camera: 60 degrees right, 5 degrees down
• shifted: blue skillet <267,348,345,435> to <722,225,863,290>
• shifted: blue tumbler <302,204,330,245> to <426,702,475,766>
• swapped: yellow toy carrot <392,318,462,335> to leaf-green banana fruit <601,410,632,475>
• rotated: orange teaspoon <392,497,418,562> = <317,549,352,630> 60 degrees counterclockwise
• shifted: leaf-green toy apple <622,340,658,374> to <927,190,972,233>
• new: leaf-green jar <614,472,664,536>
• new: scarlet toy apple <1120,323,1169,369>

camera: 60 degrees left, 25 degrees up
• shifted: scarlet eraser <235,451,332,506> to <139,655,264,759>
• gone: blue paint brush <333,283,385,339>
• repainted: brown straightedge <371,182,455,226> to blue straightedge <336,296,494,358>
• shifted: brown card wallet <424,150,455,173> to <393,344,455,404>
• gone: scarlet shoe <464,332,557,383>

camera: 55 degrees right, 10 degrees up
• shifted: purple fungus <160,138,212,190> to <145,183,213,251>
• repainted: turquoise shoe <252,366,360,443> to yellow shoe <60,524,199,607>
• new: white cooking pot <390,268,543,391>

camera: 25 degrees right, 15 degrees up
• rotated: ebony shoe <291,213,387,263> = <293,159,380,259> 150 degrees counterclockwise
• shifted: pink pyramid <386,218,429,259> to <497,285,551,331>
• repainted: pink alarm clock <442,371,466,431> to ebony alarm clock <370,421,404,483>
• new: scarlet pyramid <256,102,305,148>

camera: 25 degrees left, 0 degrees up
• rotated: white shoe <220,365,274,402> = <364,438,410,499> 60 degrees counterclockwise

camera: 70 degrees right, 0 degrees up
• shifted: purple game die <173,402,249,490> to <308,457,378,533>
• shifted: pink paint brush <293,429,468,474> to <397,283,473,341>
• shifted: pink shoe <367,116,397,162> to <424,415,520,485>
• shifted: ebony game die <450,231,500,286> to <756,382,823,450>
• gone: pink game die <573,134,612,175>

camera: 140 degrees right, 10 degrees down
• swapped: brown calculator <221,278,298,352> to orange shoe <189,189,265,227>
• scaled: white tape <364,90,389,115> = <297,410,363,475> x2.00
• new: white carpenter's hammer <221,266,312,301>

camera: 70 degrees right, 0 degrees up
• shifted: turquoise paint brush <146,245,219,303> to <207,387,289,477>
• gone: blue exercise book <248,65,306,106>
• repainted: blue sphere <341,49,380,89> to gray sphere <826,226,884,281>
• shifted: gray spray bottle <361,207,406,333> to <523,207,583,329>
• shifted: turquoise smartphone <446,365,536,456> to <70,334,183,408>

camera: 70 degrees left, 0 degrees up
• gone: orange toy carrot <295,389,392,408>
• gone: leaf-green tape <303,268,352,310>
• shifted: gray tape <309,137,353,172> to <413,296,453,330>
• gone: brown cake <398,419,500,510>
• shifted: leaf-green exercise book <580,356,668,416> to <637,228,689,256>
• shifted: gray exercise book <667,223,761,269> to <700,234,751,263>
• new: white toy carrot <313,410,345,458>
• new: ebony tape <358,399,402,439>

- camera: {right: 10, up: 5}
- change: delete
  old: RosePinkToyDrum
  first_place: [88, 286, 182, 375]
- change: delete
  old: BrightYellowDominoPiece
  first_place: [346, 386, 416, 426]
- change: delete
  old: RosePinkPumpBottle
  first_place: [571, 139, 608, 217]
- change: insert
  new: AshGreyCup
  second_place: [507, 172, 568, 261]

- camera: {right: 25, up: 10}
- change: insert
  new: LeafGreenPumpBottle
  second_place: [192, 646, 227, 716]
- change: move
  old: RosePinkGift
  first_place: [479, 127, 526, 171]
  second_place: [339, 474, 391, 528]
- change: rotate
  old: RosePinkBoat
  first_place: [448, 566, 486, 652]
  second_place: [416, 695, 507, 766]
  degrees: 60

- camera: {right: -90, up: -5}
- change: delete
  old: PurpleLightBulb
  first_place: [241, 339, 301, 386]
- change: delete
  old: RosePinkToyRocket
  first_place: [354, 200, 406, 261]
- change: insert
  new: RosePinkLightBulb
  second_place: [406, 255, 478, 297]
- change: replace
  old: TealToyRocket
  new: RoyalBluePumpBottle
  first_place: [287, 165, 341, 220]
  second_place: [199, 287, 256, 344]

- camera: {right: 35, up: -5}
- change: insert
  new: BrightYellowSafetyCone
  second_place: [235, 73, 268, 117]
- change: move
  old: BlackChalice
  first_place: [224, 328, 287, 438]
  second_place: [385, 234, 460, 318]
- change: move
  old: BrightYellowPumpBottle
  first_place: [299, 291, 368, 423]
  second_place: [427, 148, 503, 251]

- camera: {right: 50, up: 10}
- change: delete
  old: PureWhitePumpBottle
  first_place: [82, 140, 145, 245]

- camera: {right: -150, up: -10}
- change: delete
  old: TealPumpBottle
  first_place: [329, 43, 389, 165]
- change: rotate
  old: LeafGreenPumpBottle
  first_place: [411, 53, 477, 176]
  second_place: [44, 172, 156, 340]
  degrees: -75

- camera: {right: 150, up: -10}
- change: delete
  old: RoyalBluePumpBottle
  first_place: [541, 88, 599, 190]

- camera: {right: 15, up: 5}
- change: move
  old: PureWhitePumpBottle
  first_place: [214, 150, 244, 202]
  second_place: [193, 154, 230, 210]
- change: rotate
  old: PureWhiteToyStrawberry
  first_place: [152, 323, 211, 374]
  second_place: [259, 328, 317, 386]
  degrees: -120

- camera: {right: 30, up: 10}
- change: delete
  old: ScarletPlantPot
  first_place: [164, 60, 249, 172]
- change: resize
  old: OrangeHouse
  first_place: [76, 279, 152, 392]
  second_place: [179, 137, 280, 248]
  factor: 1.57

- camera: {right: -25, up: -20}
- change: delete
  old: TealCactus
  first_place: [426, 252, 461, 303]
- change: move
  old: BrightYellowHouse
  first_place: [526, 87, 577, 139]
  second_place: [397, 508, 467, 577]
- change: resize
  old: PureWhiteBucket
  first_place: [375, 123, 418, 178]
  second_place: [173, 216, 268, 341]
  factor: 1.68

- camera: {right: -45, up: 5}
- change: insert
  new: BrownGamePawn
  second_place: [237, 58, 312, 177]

▬▬▬

• _YOUR TASK_
Each of the entries above needs to be given again exactly.

• _ANSWER TO THE PROBLEM_
camera: 60 degrees right, 5 degrees down
• shifted: blue skillet <267,348,345,435> to <722,225,863,290>
• shifted: blue tumbler <302,204,330,245> to <426,702,475,766>
• swapped: yellow toy carrot <392,318,462,335> to leaf-green banana fruit <601,410,632,475>
• rotated: orange teaspoon <392,497,418,562> = <317,549,352,630> 60 degrees counterclockwise
• shifted: leaf-green toy apple <622,340,658,374> to <927,190,972,233>
• new: leaf-green jar <614,472,664,536>
• new: scarlet toy apple <1120,323,1169,369>

camera: 60 degrees left, 25 degrees up
• shifted: scarlet eraser <235,451,332,506> to <139,655,264,759>
• gone: blue paint brush <333,283,385,339>
• repainted: brown straightedge <371,182,455,226> to blue straightedge <336,296,494,358>
• shifted: brown card wallet <424,150,455,173> to <393,344,455,404>
• gone: scarlet shoe <464,332,557,383>

camera: 55 degrees right, 10 degrees up
• shifted: purple fungus <160,138,212,190> to <145,183,213,251>
• repainted: turquoise shoe <252,366,360,443> to yellow shoe <60,524,199,607>
• new: white cooking pot <390,268,543,391>

camera: 25 degrees right, 15 degrees up
• rotated: ebony shoe <291,213,387,263> = <293,159,380,259> 150 degrees counterclockwise
• shifted: pink pyramid <386,218,429,259> to <497,285,551,331>
• repainted: pink alarm clock <442,371,466,431> to ebony alarm clock <370,421,404,483>
• new: scarlet pyramid <256,102,305,148>

camera: 25 degrees left, 0 degrees up
• rotated: white shoe <220,365,274,402> = <364,438,410,499> 60 degrees counterclockwise

camera: 70 degrees right, 0 degrees up
• shifted: purple game die <173,402,249,490> to <308,457,378,533>
• shifted: pink paint brush <293,429,468,474> to <397,283,473,341>
• shifted: pink shoe <367,116,397,162> to <424,415,520,485>
• shifted: ebony game die <450,231,500,286> to <756,382,823,450>
• gone: pink game die <573,134,612,175>

camera: 140 degrees right, 10 degrees down
• swapped: brown calculator <221,278,298,352> to orange shoe <189,189,265,227>
• scaled: white tape <364,90,389,115> = <297,410,363,475> x2.00
• new: white carpenter's hammer <221,266,312,301>

camera: 70 degrees right, 0 degrees up
• shifted: turquoise paint brush <146,245,219,303> to <207,387,289,477>
• gone: blue exercise book <248,65,306,106>
• repainted: blue sphere <341,49,380,89> to gray sphere <826,226,884,281>
• shifted: gray spray bottle <361,207,406,333> to <523,207,583,329>
• shifted: turquoise smartphone <446,365,536,456> to <70,334,183,408>

camera: 70 degrees left, 0 degrees up
• gone: orange toy carrot <295,389,392,408>
• gone: leaf-green tape <303,268,352,310>
• shifted: gray tape <309,137,353,172> to <413,296,453,330>
• gone: brown cake <398,419,500,510>
• shifted: leaf-green exercise book <580,356,668,416> to <637,228,689,256>
• shifted: gray exercise book <667,223,761,269> to <700,234,751,263>
• new: white toy carrot <313,410,345,458>
• new: ebony tape <358,399,402,439>

- camera: {right: 10, up: 5}
- change: delete
  old: RosePinkToyDrum
  first_place: [88, 286, 182, 375]
- change: delete
  old: BrightYellowDominoPiece
  first_place: [346, 386, 416, 426]
- change: delete
  old: RosePinkPumpBottle
  first_place: [571, 139, 608, 217]
- change: insert
  new: AshGreyCup
  second_place: [507, 172, 568, 261]

- camera: {right: 25, up: 10}
- change: insert
  new: LeafGreenPumpBottle
  second_place: [192, 646, 227, 716]
- change: move
  old: RosePinkGift
  first_place: [479, 127, 526, 171]
  second_place: [339, 474, 391, 528]
- change: rotate
  old: RosePinkBoat
  first_place: [448, 566, 486, 652]
  second_place: [416, 695, 507, 766]
  degrees: 60

- camera: {right: -90, up: -5}
- change: delete
  old: PurpleLightBulb
  first_place: [241, 339, 301, 386]
- change: delete
  old: RosePinkToyRocket
  first_place: [354, 200, 406, 261]
- change: insert
  new: RosePinkLightBulb
  second_place: [406, 255, 478, 297]
- change: replace
  old: TealToyRocket
  new: RoyalBluePumpBottle
  first_place: [287, 165, 341, 220]
  second_place: [199, 287, 256, 344]

- camera: {right: 35, up: -5}
- change: insert
  new: BrightYellowSafetyCone
  second_place: [235, 73, 268, 117]
- change: move
  old: BlackChalice
  first_place: [224, 328, 287, 438]
  second_place: [385, 234, 460, 318]
- change: move
  old: BrightYellowPumpBottle
  first_place: [299, 291, 368, 423]
  second_place: [427, 148, 503, 251]

- camera: {right: 50, up: 10}
- change: delete
  old: PureWhitePumpBottle
  first_place: [82, 140, 145, 245]

- camera: {right: -150, up: -10}
- change: delete
  old: TealPumpBottle
  first_place: [329, 43, 389, 165]
- change: rotate
  old: LeafGreenPumpBottle
  first_place: [411, 53, 477, 176]
  second_place: [44, 172, 156, 340]
  degrees: -75

- camera: {right: 150, up: -10}
- change: delete
  old: RoyalBluePumpBottle
  first_place: [541, 88, 599, 190]

- camera: {right: 15, up: 5}
- change: move
  old: PureWhitePumpBottle
  first_place: [214, 150, 244, 202]
  second_place: [193, 154, 230, 210]
- change: rotate
  old: PureWhiteToyStrawberry
  first_place: [152, 323, 211, 374]
  second_place: [259, 328, 317, 386]
  degrees: -120

- camera: {right: 30, up: 10}
- change: delete
  old: ScarletPlantPot
  first_place: [164, 60, 249, 172]
- change: resize
  old: OrangeHouse
  first_place: [76, 279, 152, 392]
  second_place: [179, 137, 280, 248]
  factor: 1.57

- camera: {right: -25, up: -20}
- change: delete
  old: TealCactus
  first_place: [426, 252, 461, 303]
- change: move
  old: BrightYellowHouse
  first_place: [526, 87, 577, 139]
  second_place: [397, 508, 467, 577]
- change: resize
  old: PureWhiteBucket
  first_place: [375, 123, 418, 178]
  second_place: [173, 216, 268, 341]
  factor: 1.68

- camera: {right: -45, up: 5}
- change: insert
  new: BrownGamePawn
  second_place: [237, 58, 312, 177]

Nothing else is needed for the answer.